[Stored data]
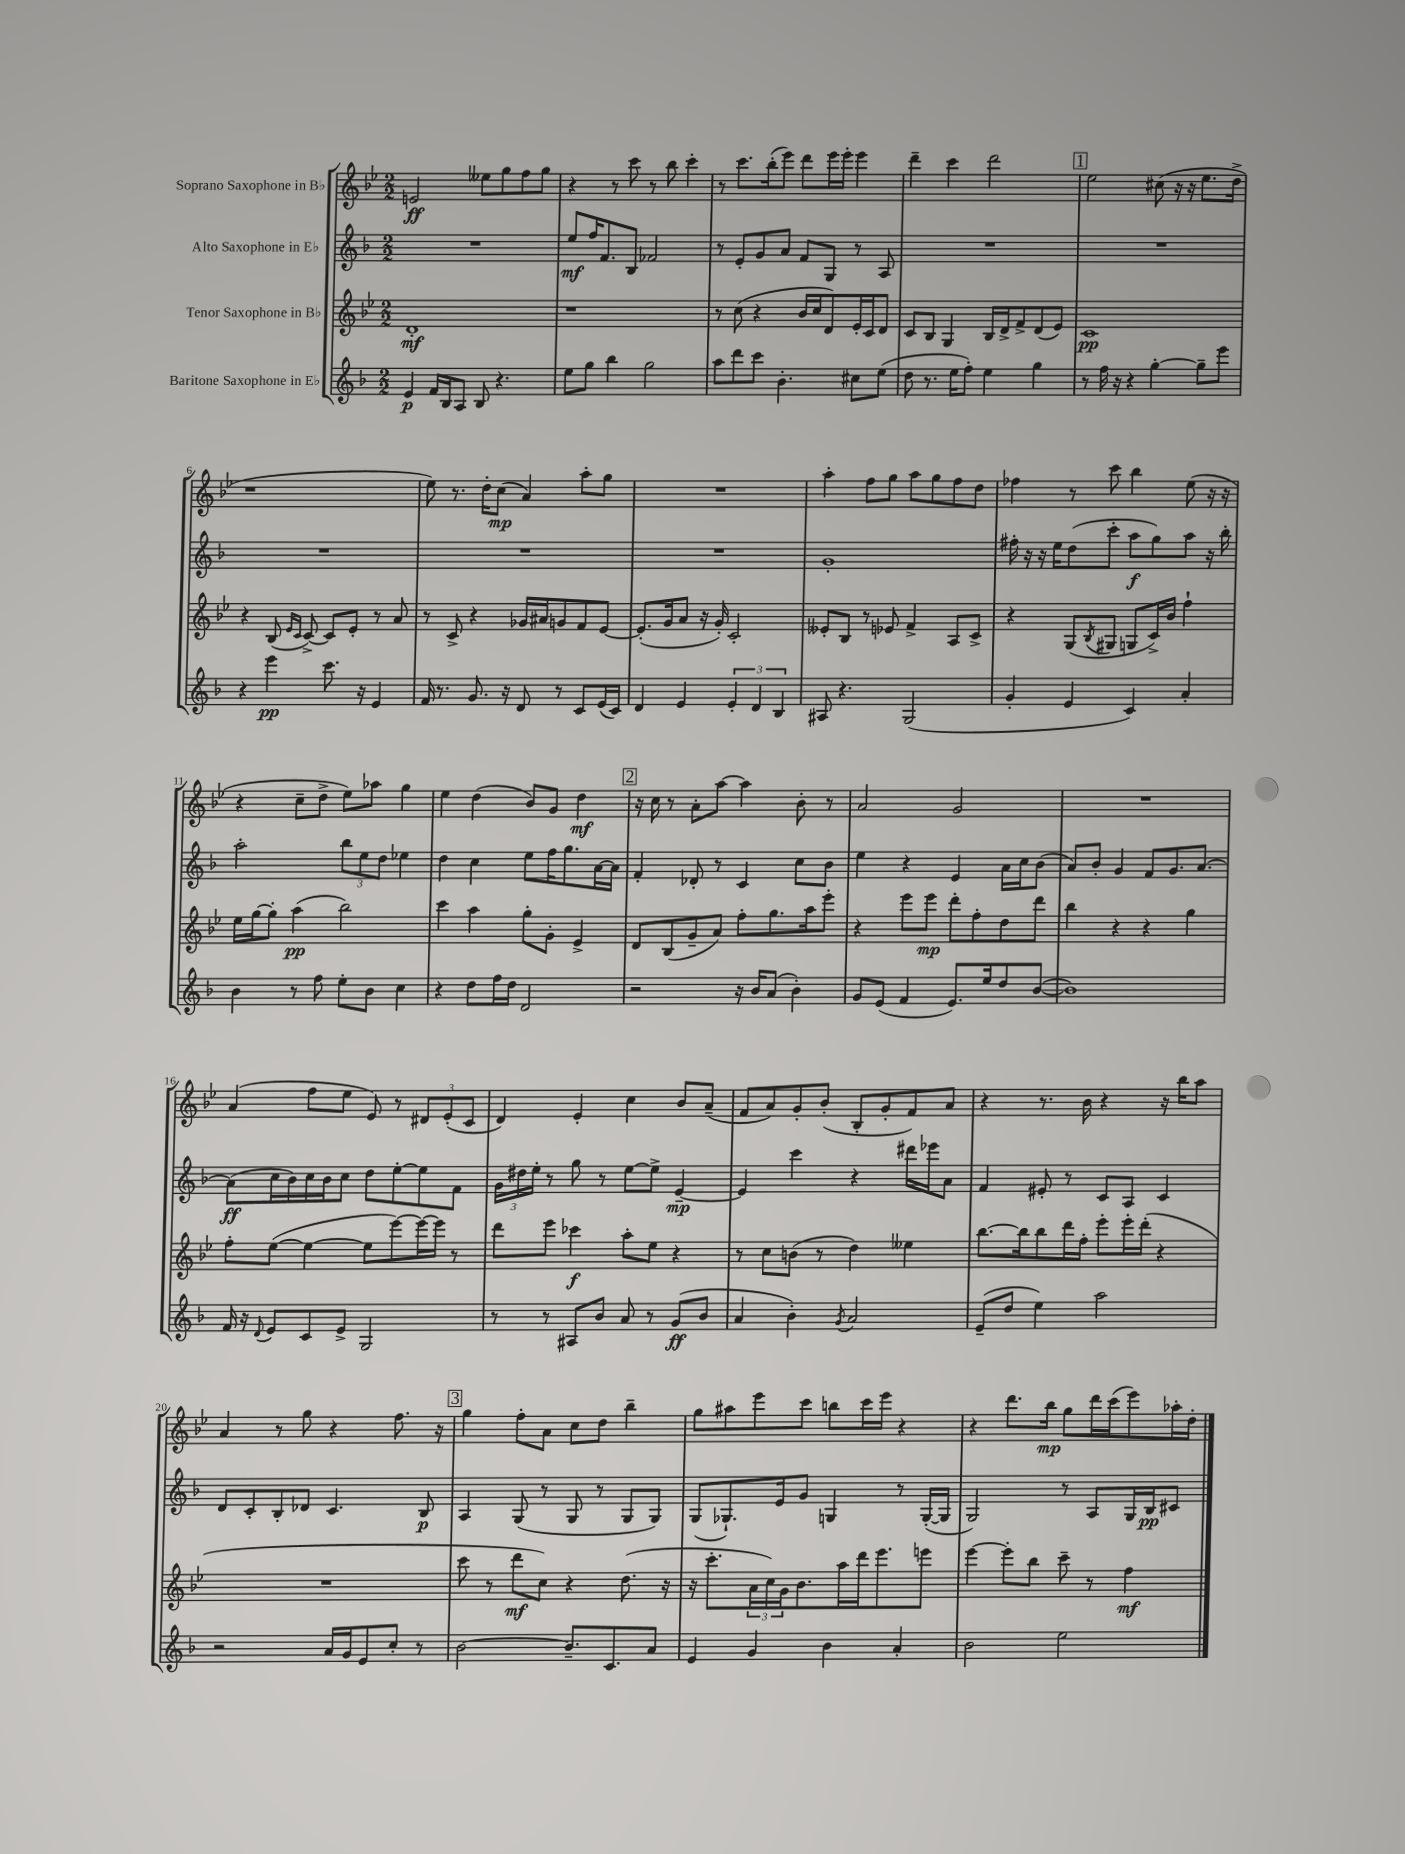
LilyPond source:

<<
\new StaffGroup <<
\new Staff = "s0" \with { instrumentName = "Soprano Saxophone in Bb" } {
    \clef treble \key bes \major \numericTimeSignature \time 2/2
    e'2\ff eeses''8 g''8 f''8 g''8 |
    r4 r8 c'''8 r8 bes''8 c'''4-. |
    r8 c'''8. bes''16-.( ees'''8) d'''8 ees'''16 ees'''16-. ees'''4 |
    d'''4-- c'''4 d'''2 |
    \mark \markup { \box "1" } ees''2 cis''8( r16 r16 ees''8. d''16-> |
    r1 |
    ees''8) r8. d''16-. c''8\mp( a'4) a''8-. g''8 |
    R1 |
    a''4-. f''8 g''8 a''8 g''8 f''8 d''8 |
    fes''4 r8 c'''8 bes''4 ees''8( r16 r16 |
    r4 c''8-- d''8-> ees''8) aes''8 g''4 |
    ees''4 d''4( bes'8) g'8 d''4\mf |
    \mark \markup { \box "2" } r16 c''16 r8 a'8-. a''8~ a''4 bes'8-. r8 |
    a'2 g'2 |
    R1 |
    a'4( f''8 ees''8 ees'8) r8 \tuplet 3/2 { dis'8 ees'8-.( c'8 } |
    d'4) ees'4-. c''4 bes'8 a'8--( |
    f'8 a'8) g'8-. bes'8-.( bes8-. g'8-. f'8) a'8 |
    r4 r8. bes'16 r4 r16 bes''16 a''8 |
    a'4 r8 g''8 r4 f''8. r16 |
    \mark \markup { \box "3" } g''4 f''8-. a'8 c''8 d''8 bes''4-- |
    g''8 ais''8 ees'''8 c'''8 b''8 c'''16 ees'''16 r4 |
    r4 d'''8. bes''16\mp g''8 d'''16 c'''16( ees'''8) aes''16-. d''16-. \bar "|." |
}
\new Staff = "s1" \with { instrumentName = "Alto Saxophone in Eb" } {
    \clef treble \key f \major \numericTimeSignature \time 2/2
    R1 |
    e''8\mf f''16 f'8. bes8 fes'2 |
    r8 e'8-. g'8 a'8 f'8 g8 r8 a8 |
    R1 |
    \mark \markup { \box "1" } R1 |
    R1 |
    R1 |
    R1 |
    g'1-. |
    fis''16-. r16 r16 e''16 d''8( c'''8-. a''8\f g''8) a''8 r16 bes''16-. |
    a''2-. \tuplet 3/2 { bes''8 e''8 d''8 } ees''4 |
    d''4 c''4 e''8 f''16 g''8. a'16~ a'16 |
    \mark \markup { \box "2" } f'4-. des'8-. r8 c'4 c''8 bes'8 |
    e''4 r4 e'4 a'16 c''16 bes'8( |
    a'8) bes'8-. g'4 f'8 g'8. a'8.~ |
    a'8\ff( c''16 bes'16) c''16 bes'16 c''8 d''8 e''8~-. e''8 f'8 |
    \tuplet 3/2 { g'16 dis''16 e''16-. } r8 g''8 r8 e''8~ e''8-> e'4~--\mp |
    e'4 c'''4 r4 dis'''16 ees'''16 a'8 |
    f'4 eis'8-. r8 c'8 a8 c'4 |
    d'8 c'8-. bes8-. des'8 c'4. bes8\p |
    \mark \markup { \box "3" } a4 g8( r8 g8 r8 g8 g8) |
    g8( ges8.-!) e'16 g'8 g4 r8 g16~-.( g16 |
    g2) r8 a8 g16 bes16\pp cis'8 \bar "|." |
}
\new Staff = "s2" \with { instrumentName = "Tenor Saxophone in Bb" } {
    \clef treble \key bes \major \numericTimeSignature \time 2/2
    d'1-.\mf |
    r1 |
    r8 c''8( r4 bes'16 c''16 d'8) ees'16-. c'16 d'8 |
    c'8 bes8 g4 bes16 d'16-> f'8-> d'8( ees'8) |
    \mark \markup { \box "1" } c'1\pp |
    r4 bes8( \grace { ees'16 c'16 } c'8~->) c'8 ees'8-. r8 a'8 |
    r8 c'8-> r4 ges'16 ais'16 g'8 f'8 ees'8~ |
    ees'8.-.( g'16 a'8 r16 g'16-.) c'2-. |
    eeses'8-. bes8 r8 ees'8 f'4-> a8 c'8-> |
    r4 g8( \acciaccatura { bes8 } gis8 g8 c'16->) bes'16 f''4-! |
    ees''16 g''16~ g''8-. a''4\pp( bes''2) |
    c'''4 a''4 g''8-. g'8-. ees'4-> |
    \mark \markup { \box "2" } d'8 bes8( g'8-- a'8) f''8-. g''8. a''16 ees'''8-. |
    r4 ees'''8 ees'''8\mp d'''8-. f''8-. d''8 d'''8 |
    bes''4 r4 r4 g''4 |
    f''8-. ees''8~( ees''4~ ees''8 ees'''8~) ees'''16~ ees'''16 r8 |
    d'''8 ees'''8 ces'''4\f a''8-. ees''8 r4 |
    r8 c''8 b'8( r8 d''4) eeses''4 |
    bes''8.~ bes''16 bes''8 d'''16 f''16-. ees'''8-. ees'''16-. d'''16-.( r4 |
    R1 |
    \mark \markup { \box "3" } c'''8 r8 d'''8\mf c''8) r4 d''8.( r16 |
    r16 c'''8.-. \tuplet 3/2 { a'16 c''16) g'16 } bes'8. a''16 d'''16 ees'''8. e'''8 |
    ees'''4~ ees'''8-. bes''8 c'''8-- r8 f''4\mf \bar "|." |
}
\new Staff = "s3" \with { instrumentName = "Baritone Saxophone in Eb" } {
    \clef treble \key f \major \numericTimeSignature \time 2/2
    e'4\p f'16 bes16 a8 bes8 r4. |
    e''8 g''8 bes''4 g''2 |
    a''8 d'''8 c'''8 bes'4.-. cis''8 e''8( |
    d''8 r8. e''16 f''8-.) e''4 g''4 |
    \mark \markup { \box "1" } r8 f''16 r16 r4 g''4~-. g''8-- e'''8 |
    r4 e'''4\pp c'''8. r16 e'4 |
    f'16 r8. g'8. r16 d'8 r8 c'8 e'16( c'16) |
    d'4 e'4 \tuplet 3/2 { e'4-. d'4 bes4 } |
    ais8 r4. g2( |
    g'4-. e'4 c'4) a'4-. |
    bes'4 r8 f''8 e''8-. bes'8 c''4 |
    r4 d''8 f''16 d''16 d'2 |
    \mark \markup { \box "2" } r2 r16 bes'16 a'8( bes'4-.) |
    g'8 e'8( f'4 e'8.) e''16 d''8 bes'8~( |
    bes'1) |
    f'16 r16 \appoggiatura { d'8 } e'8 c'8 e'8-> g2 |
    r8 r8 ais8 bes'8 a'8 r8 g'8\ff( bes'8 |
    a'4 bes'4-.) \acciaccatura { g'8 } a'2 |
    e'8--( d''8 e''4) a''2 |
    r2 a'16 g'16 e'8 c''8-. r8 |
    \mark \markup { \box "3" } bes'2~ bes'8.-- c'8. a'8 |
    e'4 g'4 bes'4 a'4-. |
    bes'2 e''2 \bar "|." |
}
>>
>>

**WRITTEN INSTRUCTION:**
Report how many lines of the data above contain the string "tuplet", treating uppercase and lowercase as different. Give only the number.

**TASK ANSWER:**
5